• [Records for this task]
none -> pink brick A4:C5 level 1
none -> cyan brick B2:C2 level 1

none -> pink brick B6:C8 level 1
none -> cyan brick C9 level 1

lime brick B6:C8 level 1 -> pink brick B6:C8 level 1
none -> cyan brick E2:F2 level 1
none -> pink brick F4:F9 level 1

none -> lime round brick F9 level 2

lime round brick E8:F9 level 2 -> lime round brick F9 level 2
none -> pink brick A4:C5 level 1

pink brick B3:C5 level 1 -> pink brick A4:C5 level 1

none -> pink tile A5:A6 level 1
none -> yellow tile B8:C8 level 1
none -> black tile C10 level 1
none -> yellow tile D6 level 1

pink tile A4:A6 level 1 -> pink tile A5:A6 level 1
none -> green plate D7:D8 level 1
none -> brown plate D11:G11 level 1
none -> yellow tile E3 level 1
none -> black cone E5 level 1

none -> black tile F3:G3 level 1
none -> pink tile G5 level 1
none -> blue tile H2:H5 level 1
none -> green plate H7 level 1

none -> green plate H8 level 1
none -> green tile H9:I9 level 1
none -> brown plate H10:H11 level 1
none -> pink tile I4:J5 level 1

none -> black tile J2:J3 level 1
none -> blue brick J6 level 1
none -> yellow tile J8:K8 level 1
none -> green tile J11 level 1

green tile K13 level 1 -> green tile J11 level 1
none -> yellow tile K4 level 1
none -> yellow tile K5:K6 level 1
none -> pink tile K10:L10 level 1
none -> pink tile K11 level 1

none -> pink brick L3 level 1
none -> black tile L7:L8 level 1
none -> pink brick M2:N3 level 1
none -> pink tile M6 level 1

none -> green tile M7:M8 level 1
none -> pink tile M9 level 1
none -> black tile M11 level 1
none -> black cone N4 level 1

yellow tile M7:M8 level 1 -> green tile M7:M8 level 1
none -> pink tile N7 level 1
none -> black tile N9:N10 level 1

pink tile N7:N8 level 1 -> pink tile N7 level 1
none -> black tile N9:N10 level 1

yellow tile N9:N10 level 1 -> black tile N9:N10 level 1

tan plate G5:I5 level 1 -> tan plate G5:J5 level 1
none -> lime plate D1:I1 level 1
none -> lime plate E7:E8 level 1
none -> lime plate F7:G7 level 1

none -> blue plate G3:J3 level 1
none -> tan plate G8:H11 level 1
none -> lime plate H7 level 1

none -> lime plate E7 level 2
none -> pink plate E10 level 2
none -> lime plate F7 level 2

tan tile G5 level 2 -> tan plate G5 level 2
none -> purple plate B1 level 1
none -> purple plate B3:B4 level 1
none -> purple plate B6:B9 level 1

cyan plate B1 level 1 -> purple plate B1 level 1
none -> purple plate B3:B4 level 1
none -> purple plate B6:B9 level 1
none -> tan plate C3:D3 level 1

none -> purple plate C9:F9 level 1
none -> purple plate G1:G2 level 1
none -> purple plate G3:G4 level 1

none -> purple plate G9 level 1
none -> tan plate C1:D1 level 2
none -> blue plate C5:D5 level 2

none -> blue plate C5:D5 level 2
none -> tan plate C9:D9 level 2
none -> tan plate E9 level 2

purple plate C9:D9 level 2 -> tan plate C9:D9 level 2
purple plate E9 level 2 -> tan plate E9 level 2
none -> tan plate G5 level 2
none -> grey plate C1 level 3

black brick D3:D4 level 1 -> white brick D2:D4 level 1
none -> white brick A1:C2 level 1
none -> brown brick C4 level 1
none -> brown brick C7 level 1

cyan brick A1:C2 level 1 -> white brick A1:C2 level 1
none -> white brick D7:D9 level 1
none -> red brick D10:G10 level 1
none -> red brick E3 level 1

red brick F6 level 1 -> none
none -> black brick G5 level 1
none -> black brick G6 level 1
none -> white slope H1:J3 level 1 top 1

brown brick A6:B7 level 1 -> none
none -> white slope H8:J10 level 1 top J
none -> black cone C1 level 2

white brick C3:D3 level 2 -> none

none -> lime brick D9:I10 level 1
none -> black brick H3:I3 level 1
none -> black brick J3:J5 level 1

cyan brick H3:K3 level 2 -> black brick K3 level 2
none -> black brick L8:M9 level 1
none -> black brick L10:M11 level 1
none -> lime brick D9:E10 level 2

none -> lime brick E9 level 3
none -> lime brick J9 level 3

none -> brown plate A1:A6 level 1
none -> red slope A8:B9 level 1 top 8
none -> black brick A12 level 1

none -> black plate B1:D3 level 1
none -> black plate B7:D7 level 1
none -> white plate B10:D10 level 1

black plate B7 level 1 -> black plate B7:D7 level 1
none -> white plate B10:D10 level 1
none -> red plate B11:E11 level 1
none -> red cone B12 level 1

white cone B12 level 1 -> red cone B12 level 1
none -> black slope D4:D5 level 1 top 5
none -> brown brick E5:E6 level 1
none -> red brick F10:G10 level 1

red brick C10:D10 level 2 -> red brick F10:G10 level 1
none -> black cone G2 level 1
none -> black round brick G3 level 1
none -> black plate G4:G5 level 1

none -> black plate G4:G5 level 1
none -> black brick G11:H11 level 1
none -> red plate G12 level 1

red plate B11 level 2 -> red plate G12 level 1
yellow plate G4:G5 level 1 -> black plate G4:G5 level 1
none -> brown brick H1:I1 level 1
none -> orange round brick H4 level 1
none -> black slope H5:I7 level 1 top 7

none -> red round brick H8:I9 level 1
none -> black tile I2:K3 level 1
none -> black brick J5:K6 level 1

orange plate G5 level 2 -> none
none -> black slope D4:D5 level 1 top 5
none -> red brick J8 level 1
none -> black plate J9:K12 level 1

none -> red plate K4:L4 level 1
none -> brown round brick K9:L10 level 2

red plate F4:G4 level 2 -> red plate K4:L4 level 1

• [Assigned task] Go through the listing above and copy each line that contains "yellow".

• [Response area]
none -> yellow tile B8:C8 level 1
none -> yellow tile D6 level 1
none -> yellow tile E3 level 1
none -> yellow tile J8:K8 level 1
none -> yellow tile K4 level 1
none -> yellow tile K5:K6 level 1
yellow tile M7:M8 level 1 -> green tile M7:M8 level 1
yellow tile N9:N10 level 1 -> black tile N9:N10 level 1
yellow plate G4:G5 level 1 -> black plate G4:G5 level 1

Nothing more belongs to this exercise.